(Object matching data)
=== Section Start ===

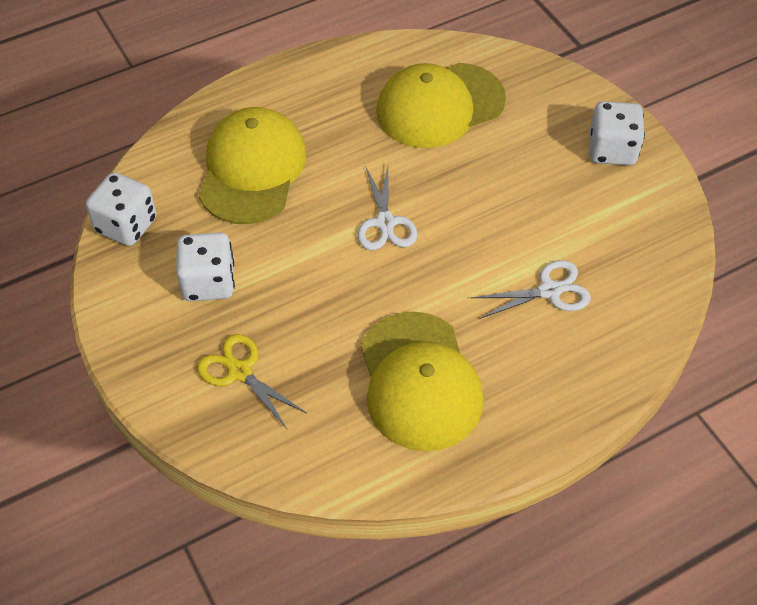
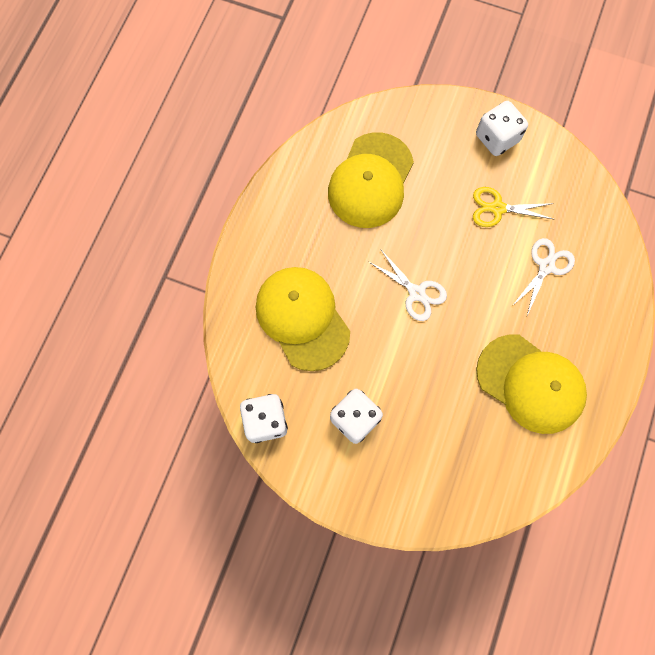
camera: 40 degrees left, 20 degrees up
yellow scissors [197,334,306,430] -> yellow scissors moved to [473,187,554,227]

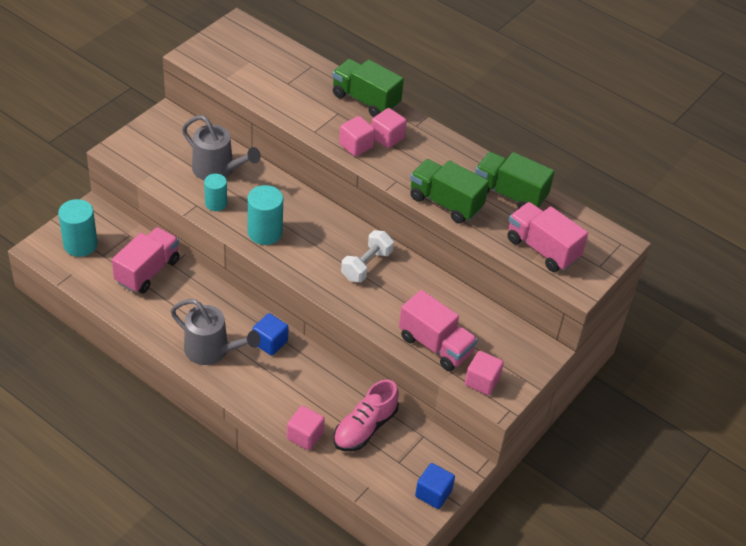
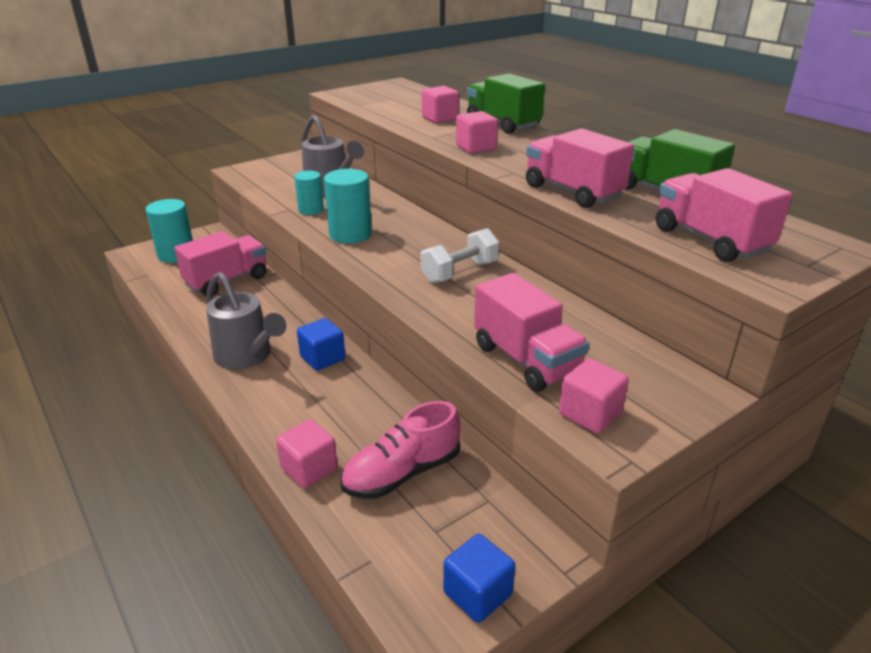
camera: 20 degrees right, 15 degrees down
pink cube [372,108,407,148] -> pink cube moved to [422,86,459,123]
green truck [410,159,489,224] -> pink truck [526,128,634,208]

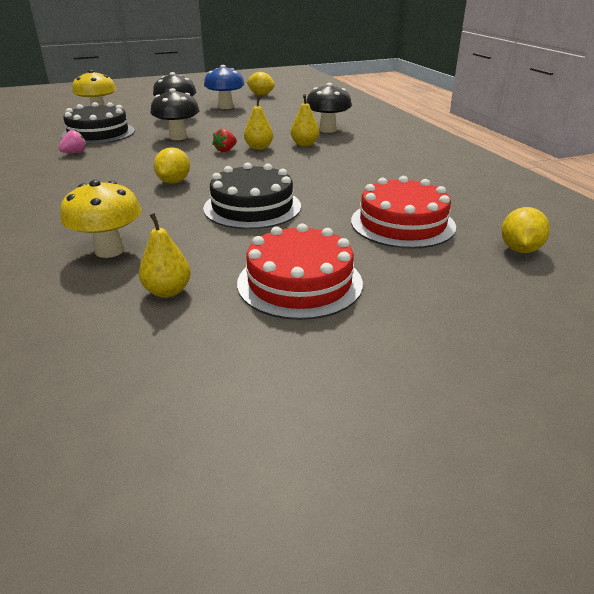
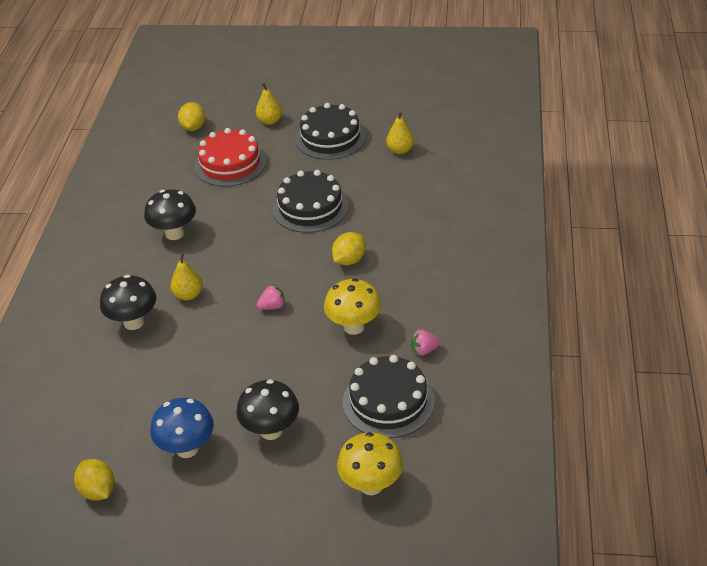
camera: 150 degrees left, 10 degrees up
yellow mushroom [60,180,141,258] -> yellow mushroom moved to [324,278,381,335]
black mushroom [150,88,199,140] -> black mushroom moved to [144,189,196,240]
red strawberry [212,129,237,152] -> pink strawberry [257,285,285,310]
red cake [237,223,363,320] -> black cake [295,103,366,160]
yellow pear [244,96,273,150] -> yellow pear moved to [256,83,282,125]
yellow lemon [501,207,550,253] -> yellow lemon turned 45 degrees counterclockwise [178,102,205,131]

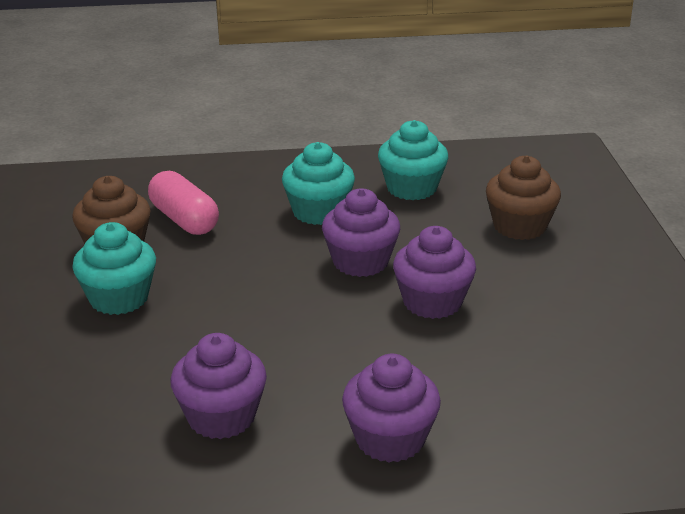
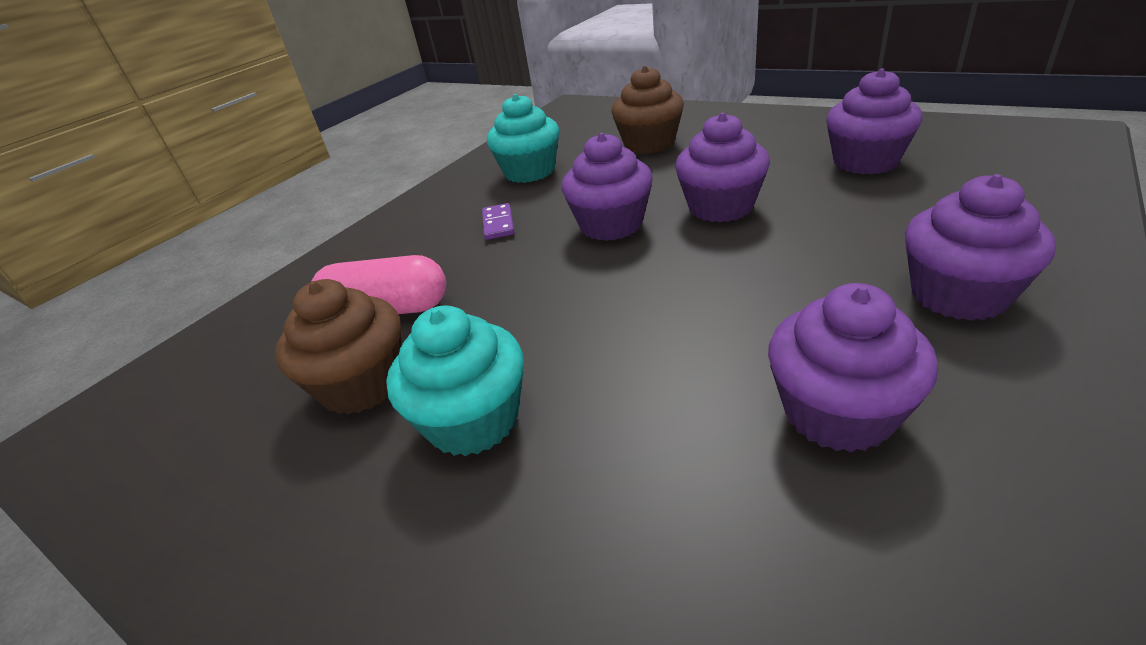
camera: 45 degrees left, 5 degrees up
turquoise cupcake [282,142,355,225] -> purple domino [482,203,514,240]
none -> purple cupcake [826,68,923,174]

=== Section End ===

• PROBLEM TO WORK ON
Restate word for word every line from the top of the entries above to the line with "red cake [237,223,363,320]", inclusive, and skip any pictures.

• EXERCISE RESULT
camera: 40 degrees left, 20 degrees up
yellow scissors [197,334,306,430] -> yellow scissors moved to [473,187,554,227]

camera: 20 degrees right, 15 degrees down
pink cube [372,108,407,148] -> pink cube moved to [422,86,459,123]
green truck [410,159,489,224] -> pink truck [526,128,634,208]

camera: 150 degrees left, 10 degrees up
yellow mushroom [60,180,141,258] -> yellow mushroom moved to [324,278,381,335]
black mushroom [150,88,199,140] -> black mushroom moved to [144,189,196,240]
red strawberry [212,129,237,152] -> pink strawberry [257,285,285,310]
red cake [237,223,363,320] -> black cake [295,103,366,160]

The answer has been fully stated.